# Written task
Although the entries contain pictures, the copy should hold only their exact text.

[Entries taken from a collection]
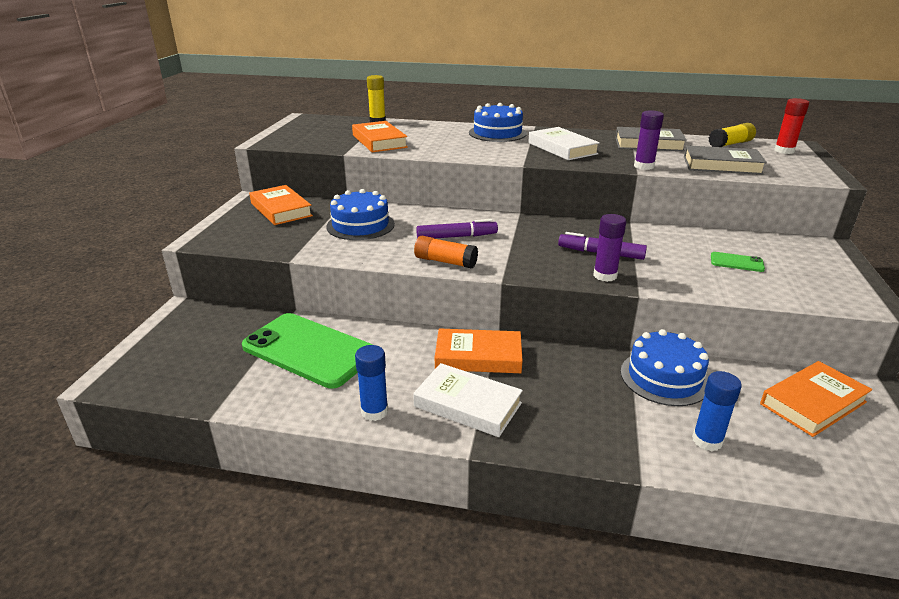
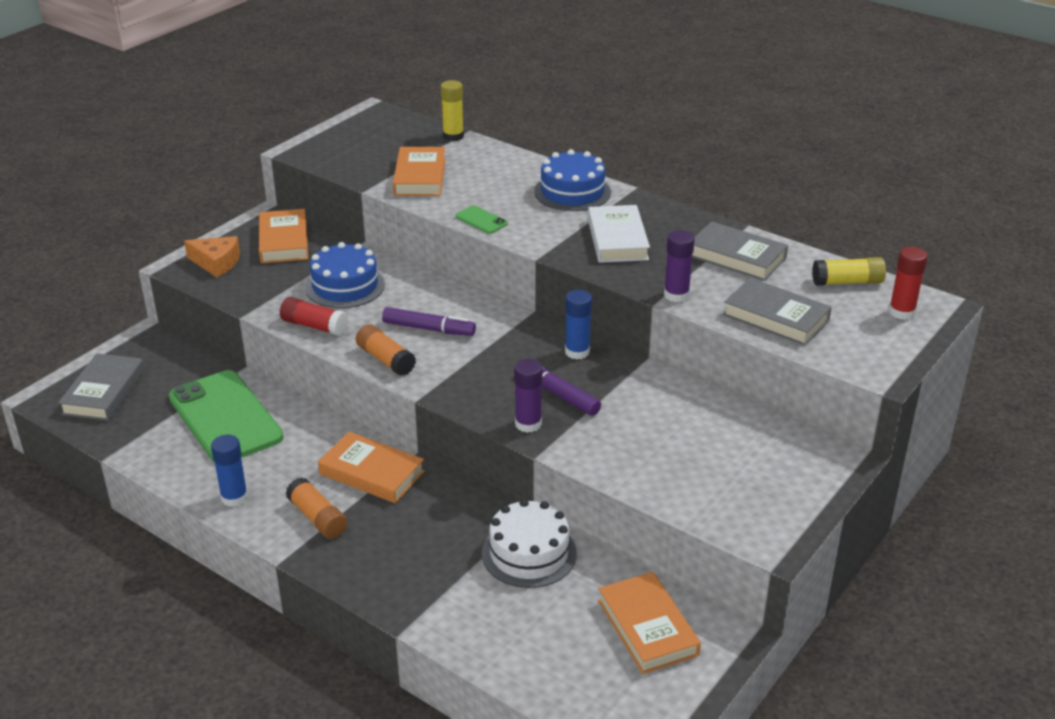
camera: 25 degrees right, 5 degrees up
white book [413,363,523,437] -> orange glue stick [286,477,347,539]
blue cake [621,329,709,406] -> white cake [482,499,577,588]
blue glue stick [692,371,742,451] -> blue glue stick moved to [565,290,592,359]
green phone [711,252,765,272] -> green phone moved to [455,205,508,234]
orange book [760,361,872,437] -> orange book turned 75 degrees clockwise [598,572,701,674]
none -> grey book [58,353,145,421]
none -> orange cheese [184,236,240,277]
none -> red glue stick [280,297,348,336]

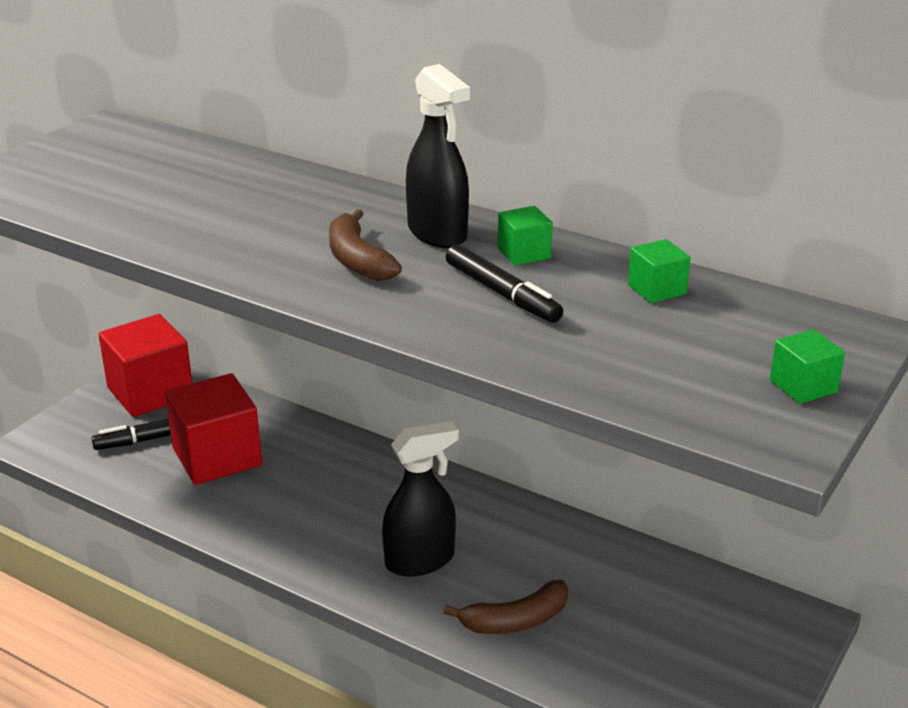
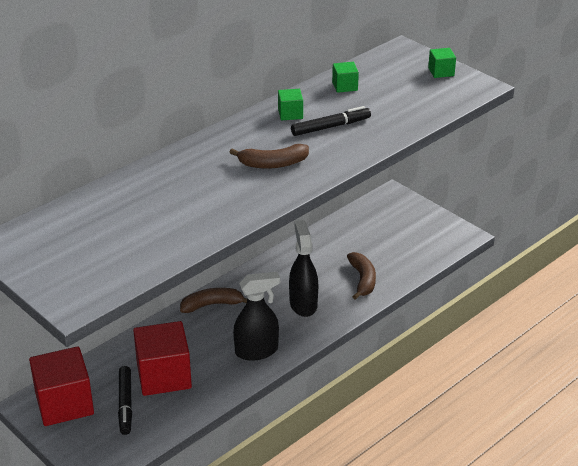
camera: 75 degrees left, 5 degrees up
black spray bottle [406,64,470,248] -> black spray bottle moved to [233,272,280,361]
none -> brown banana [180,288,247,313]

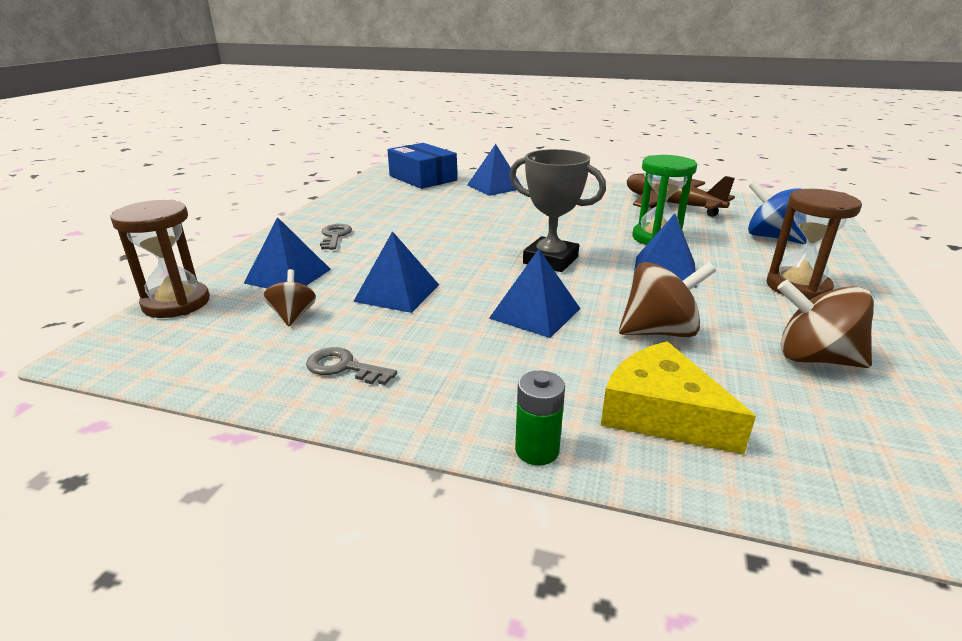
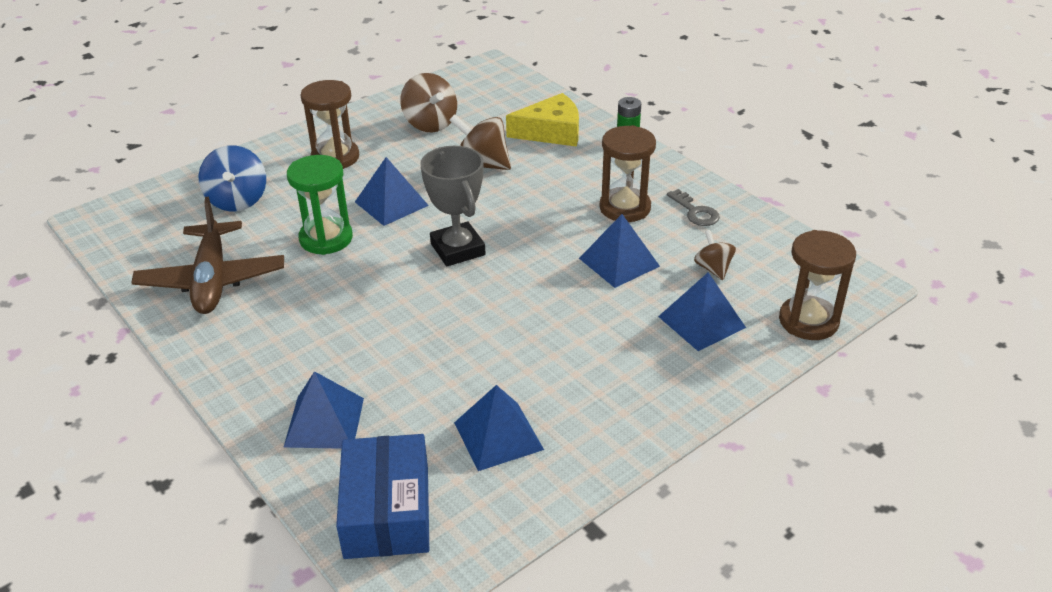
camera: 145 degrees left, 10 degrees up
brown spinning top [263,269,316,326] -> brown spinning top turned 135 degrees clockwise [694,230,736,280]
grey key [320,224,352,250] -> none
blue pyramid [489,249,580,338] -> blue pyramid moved to [454,385,544,471]
yellow cheese [601,341,756,455] -> yellow cheese turned 90 degrees counterclockwise [506,93,579,147]
none -> brown hourglass [600,125,656,222]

# Output for this task
camera: 25 degrees right, 5 degrees up
white book [413,363,523,437] -> orange glue stick [286,477,347,539]
blue cake [621,329,709,406] -> white cake [482,499,577,588]
blue glue stick [692,371,742,451] -> blue glue stick moved to [565,290,592,359]
green phone [711,252,765,272] -> green phone moved to [455,205,508,234]
orange book [760,361,872,437] -> orange book turned 75 degrees clockwise [598,572,701,674]
none -> grey book [58,353,145,421]
none -> orange cheese [184,236,240,277]
none -> red glue stick [280,297,348,336]

camera: 75 degrees left, 5 degrees up
black spray bottle [406,64,470,248] -> black spray bottle moved to [233,272,280,361]
none -> brown banana [180,288,247,313]

camera: 145 degrees left, 10 degrees up
brown spinning top [263,269,316,326] -> brown spinning top turned 135 degrees clockwise [694,230,736,280]
grey key [320,224,352,250] -> none
blue pyramid [489,249,580,338] -> blue pyramid moved to [454,385,544,471]
yellow cheese [601,341,756,455] -> yellow cheese turned 90 degrees counterclockwise [506,93,579,147]
none -> brown hourglass [600,125,656,222]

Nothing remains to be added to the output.